◆ Data provided
____
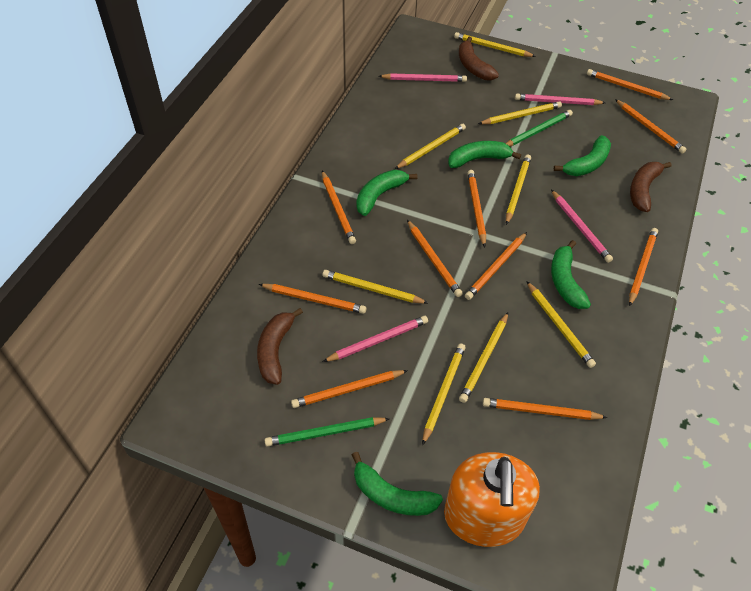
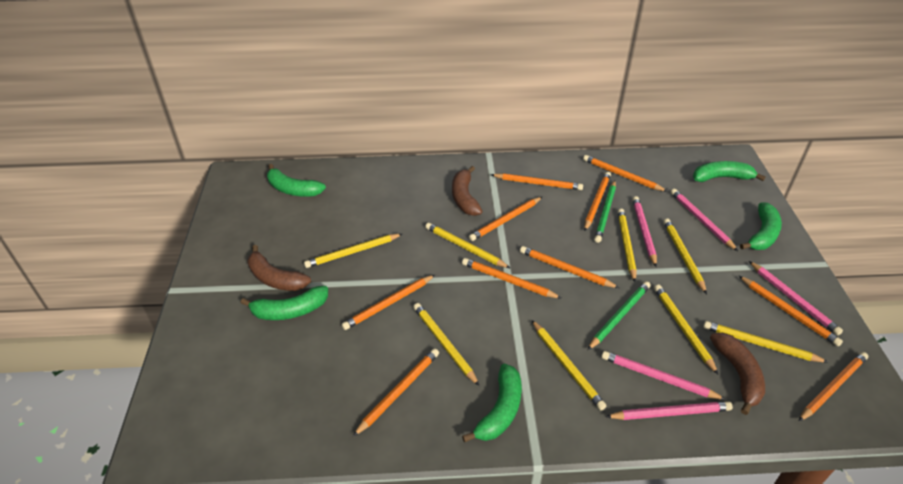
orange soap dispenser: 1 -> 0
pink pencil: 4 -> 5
____
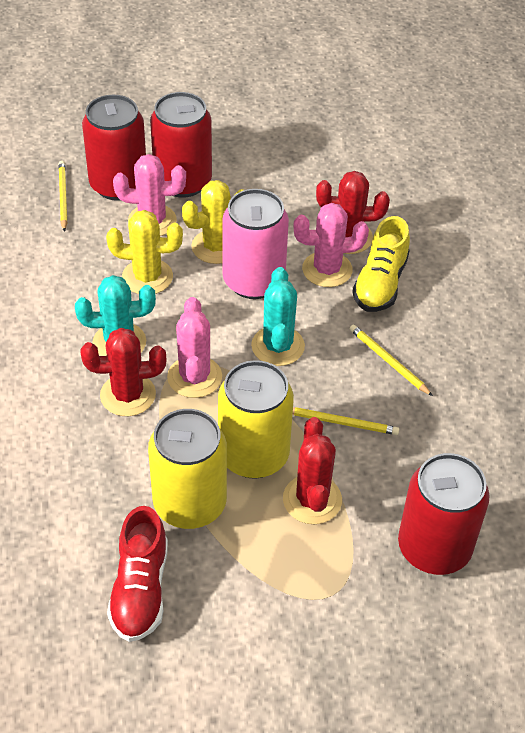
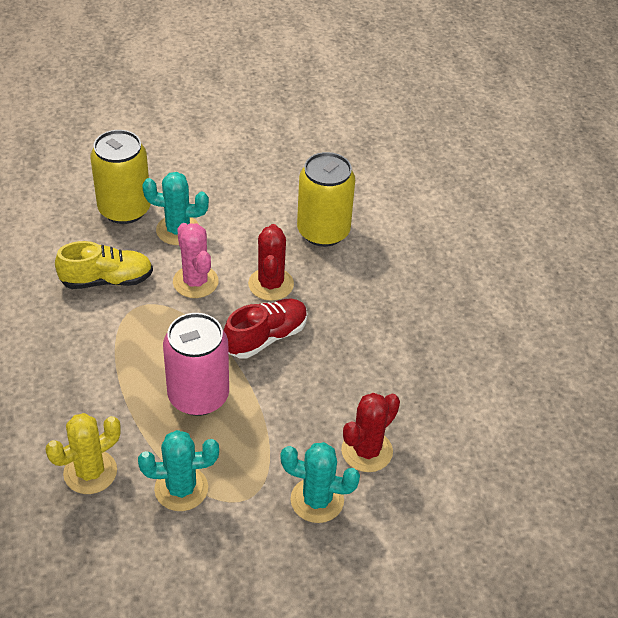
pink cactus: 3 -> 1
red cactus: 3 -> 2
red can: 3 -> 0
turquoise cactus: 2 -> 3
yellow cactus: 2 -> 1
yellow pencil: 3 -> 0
____
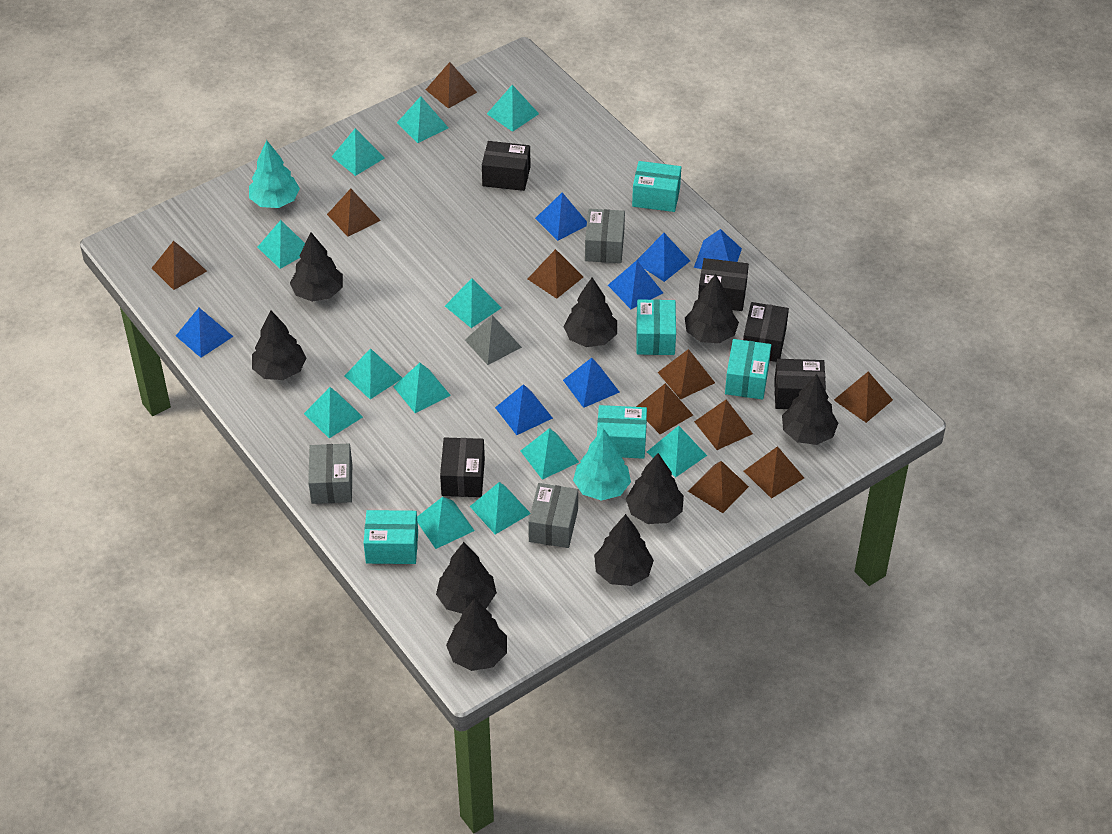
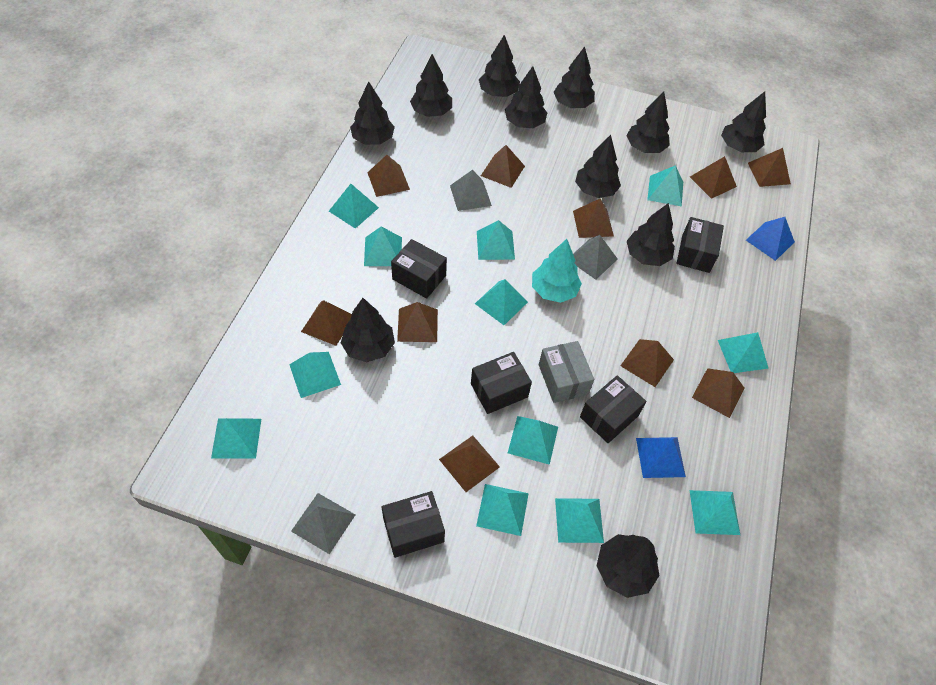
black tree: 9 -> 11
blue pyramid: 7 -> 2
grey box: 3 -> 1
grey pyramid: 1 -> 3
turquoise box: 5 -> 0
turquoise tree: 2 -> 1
____
◆ About this task
Retype the records above, but only those lines that fall between the line containing "turquoise cactus: 2 -> 3" and the line containing "yellow pencil: 3 -> 0", with both of those lines included, exactly as written.

◆ Reply
turquoise cactus: 2 -> 3
yellow cactus: 2 -> 1
yellow pencil: 3 -> 0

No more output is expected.